What to do: What you output must match the entries exactly, apart from the pictures, which are left out.

(Colored object counts)
┄┄┄┄┄┄┄┄┄┄┄┄┄┄┄┄┄┄┄┄

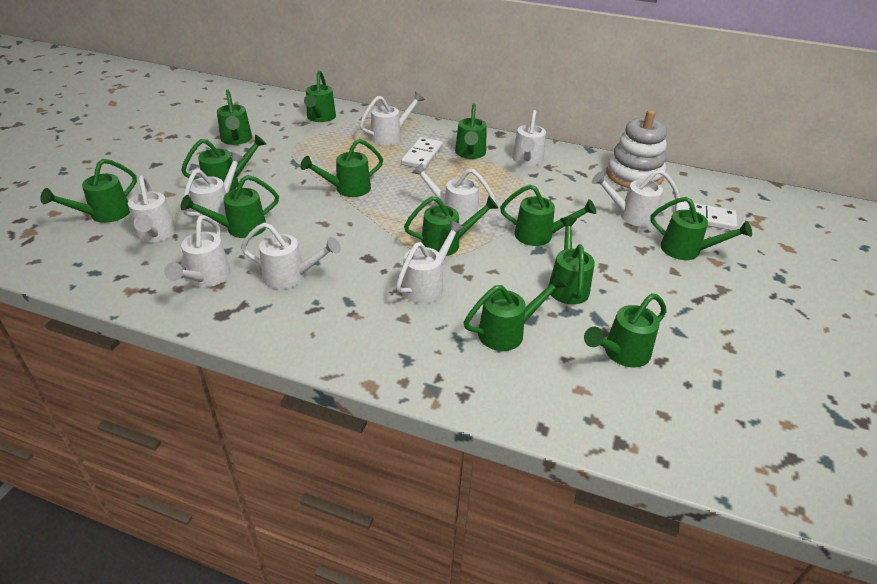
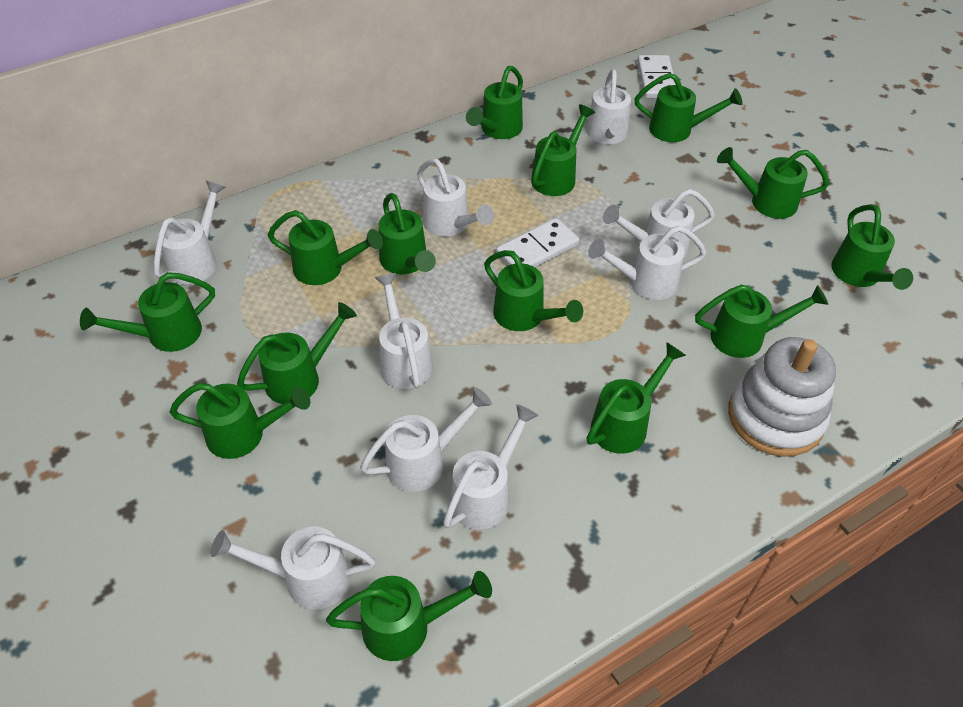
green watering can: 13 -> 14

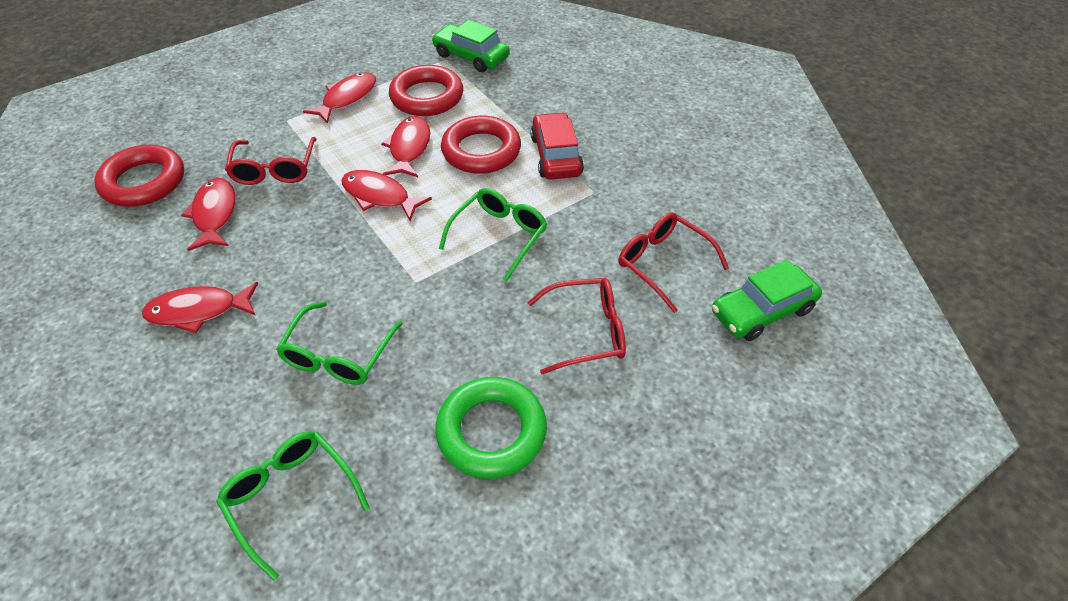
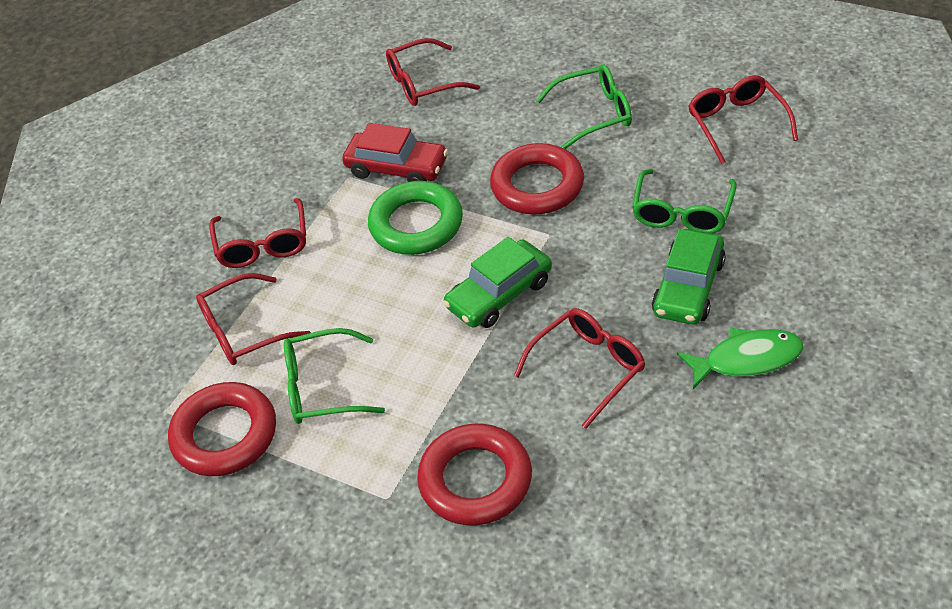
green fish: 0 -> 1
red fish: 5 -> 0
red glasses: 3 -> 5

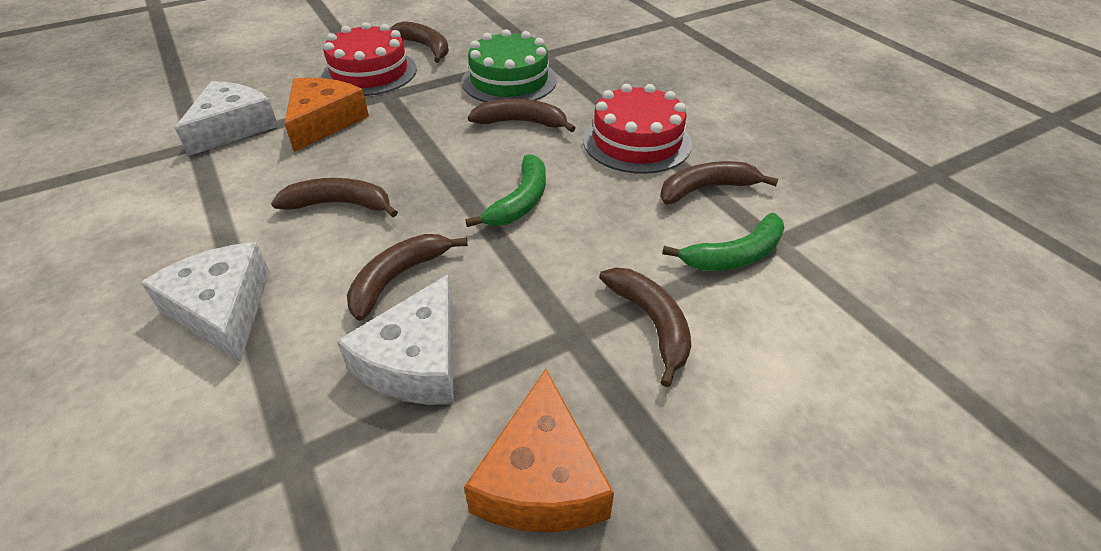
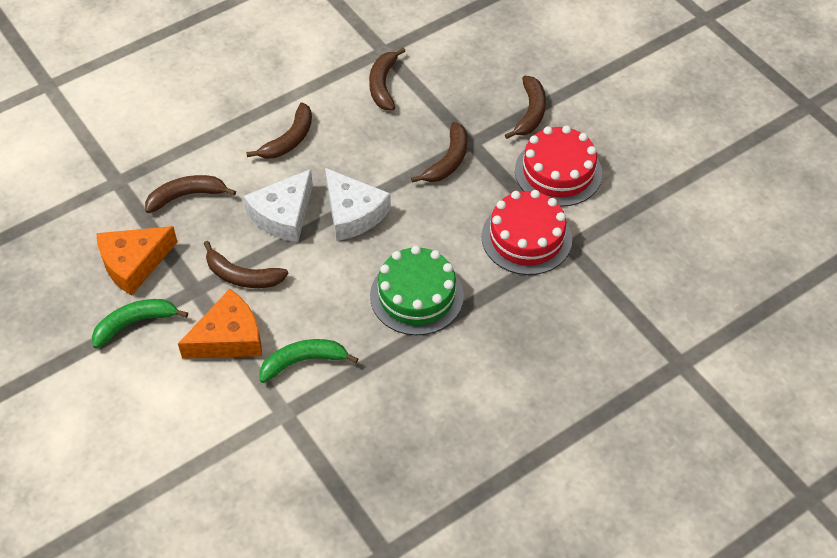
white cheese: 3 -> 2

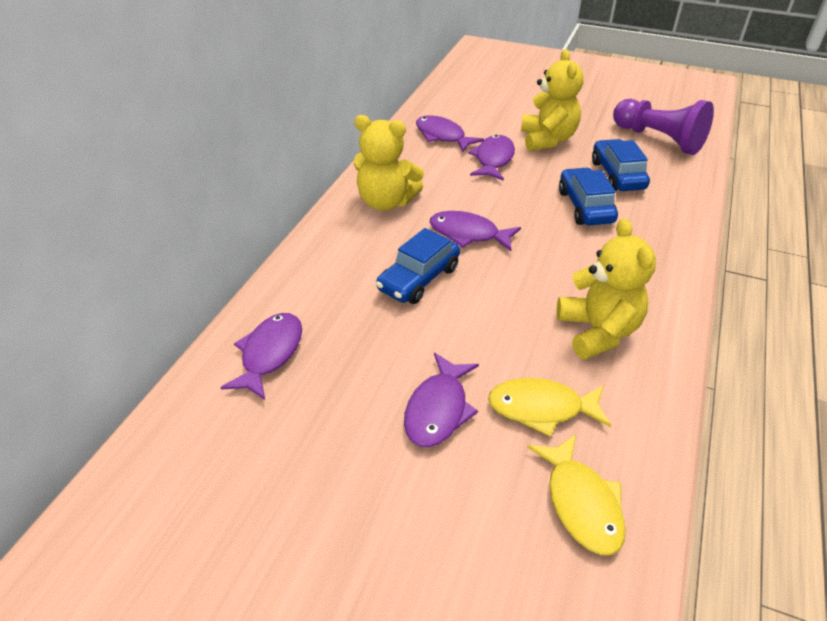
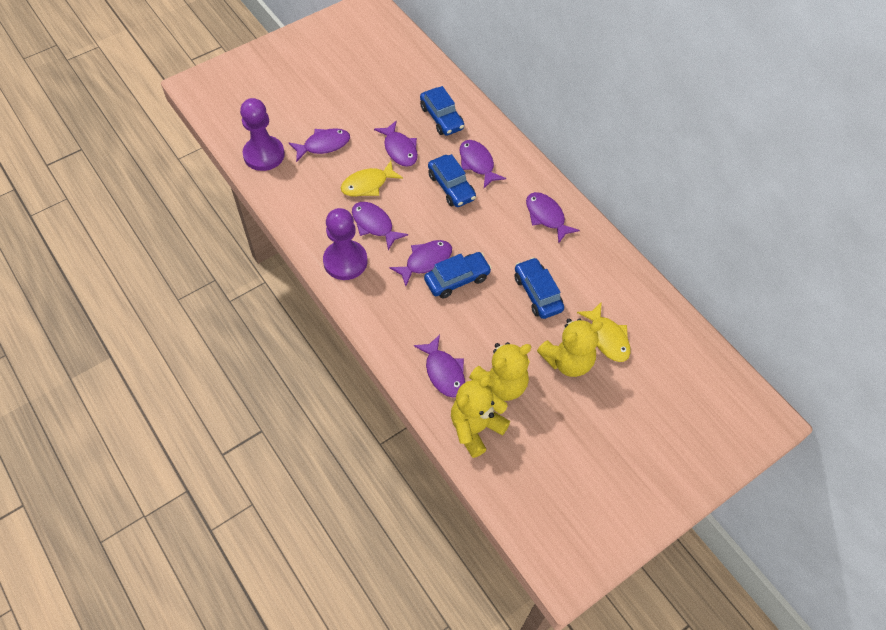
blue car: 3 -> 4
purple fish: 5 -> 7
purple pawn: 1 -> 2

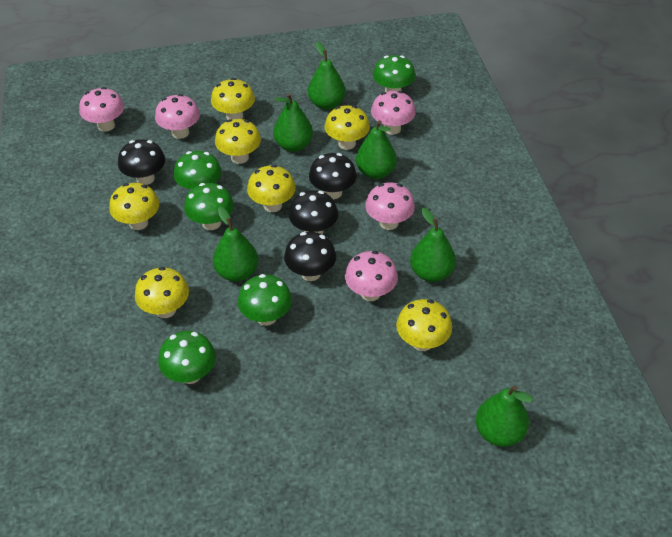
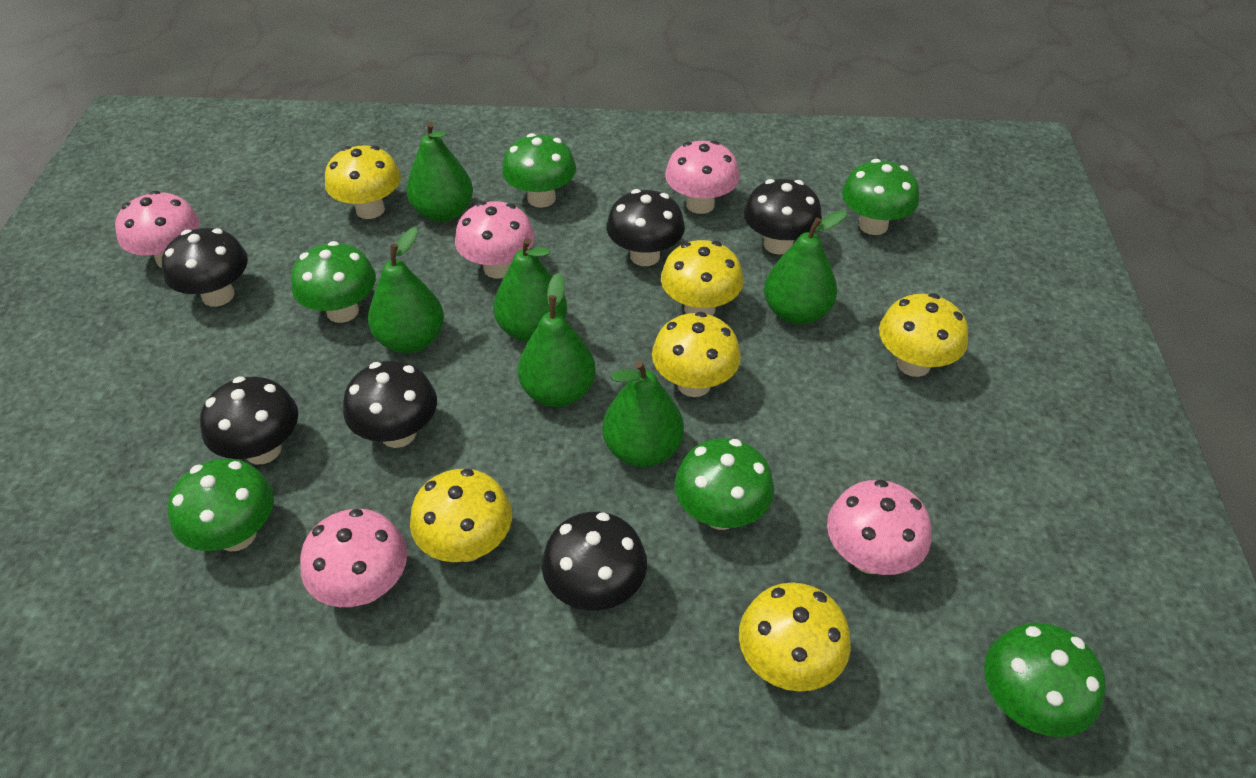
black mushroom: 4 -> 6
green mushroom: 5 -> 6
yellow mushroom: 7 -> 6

┄┄┄┄┄┄┄┄┄┄┄┄┄┄┄┄┄┄┄┄

Task output:
green watering can: 13 -> 14

green fish: 0 -> 1
red fish: 5 -> 0
red glasses: 3 -> 5

white cheese: 3 -> 2

blue car: 3 -> 4
purple fish: 5 -> 7
purple pawn: 1 -> 2

black mushroom: 4 -> 6
green mushroom: 5 -> 6
yellow mushroom: 7 -> 6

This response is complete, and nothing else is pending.